# GIVEN PROBLEM
Reproduce the lines of the data below, starting at the line with "pink semicircle: moved 87 px up" and ending at the line with "green diamond: moved 1 px right, 2 px down", with both of those lines included.

# EXERCISE INPUTS
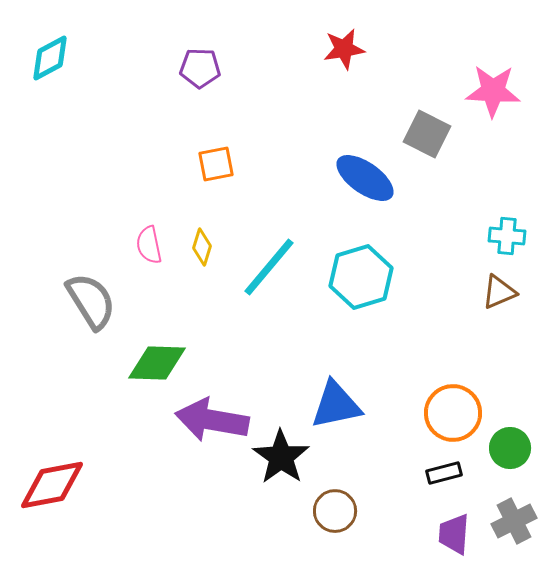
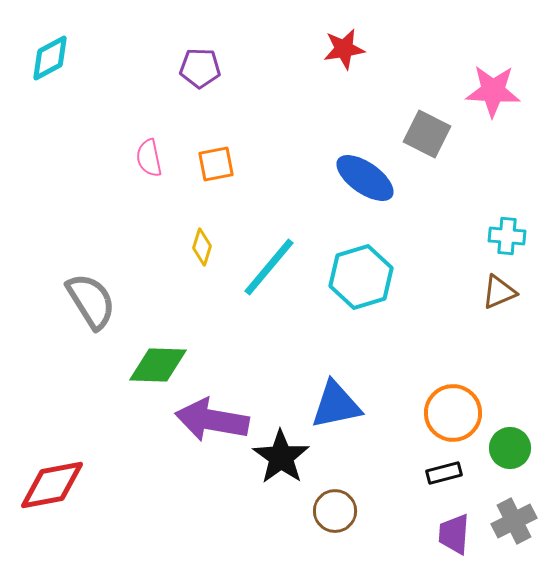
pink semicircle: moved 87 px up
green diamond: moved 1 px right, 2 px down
* * *
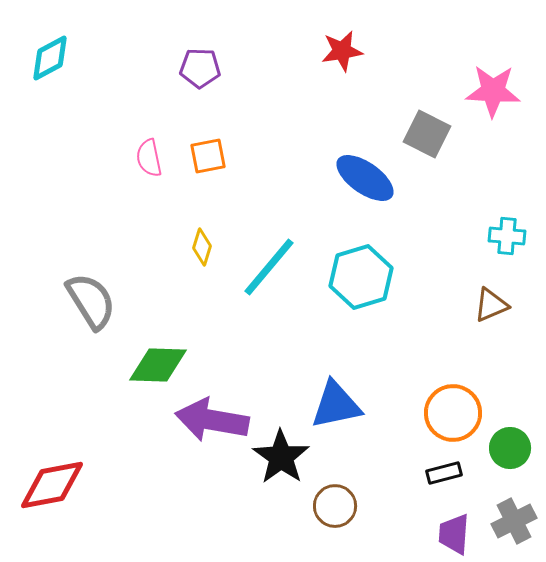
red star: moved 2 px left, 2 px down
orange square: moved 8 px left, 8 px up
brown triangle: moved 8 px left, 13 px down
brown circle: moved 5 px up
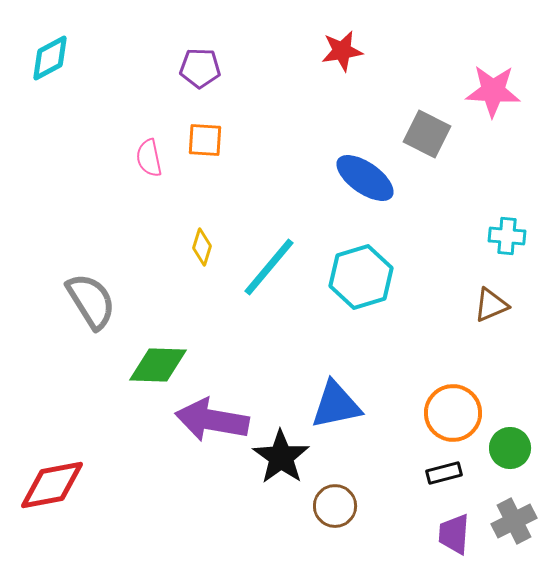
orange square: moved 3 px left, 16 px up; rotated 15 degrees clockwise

# EXERCISE RESPONSE
pink semicircle: moved 87 px up
green diamond: moved 1 px right, 2 px down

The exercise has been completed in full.